» **Required action**:
With the line containing "(630, 262) = (578, 458): purple" as the first and the final line of the entries as the last, repeat exactly the lines in that span, including both.

******

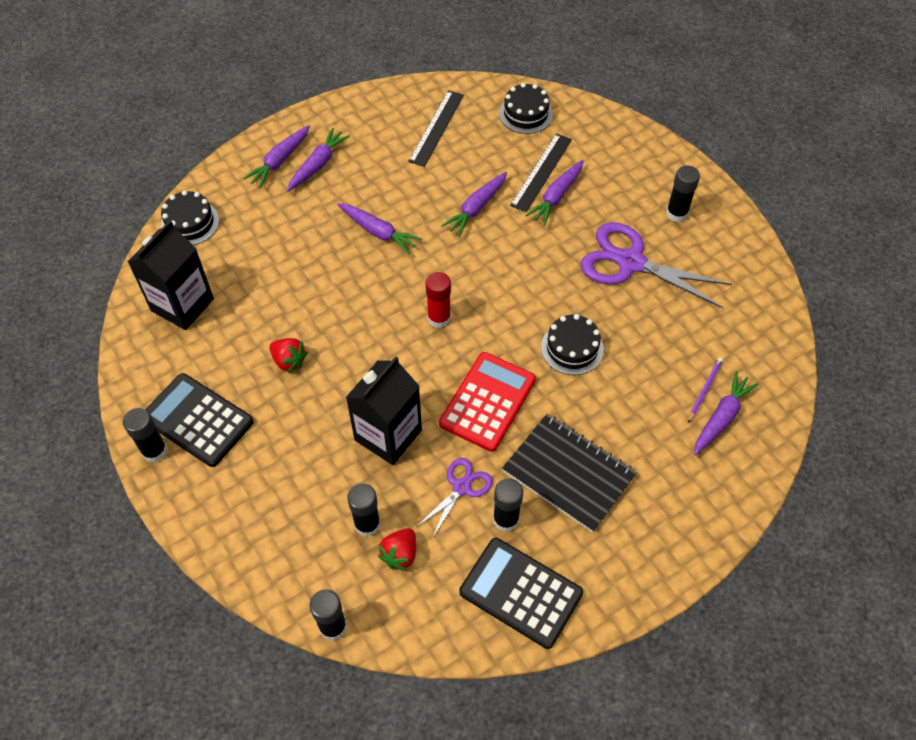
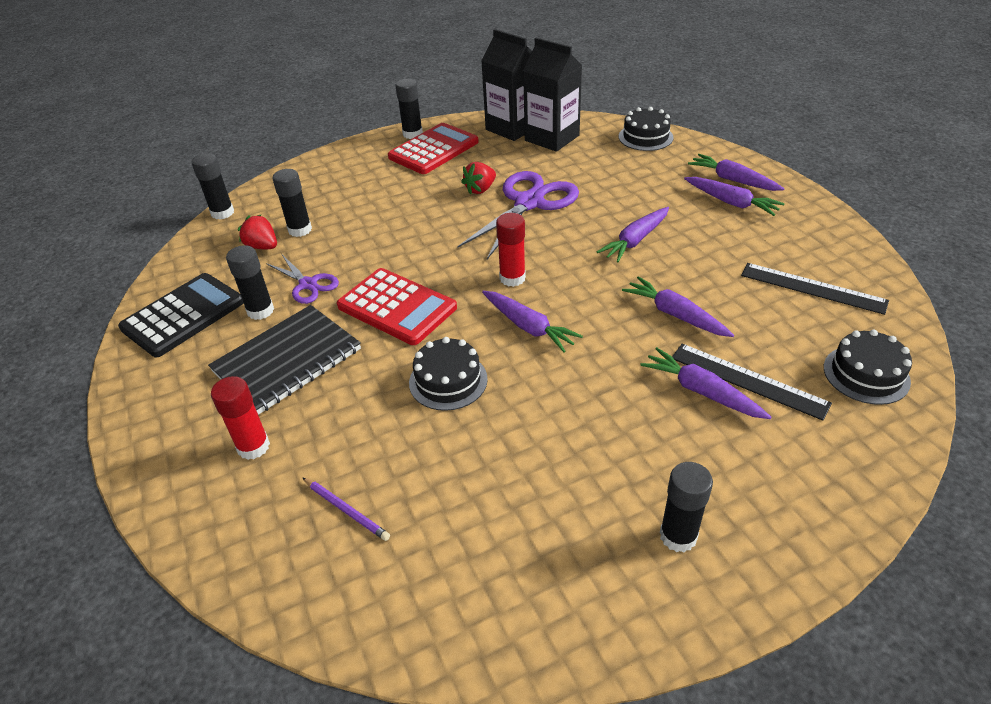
camera: 100 degrees right, 15 degrees down
(197, 420) = (434, 150): black calculator -> red calculator
(388, 435) = (383, 242): black carton -> black carton (512, 128)
(630, 262) = (578, 458): purple scissors -> purple scissors (529, 202)
(665, 469) = (253, 447): none -> red glue stick
(721, 417) = (298, 521): purple carrot -> purple carrot (529, 327)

******

» **Problem solution**:
(630, 262) = (578, 458): purple scissors -> purple scissors (529, 202)
(665, 469) = (253, 447): none -> red glue stick
(721, 417) = (298, 521): purple carrot -> purple carrot (529, 327)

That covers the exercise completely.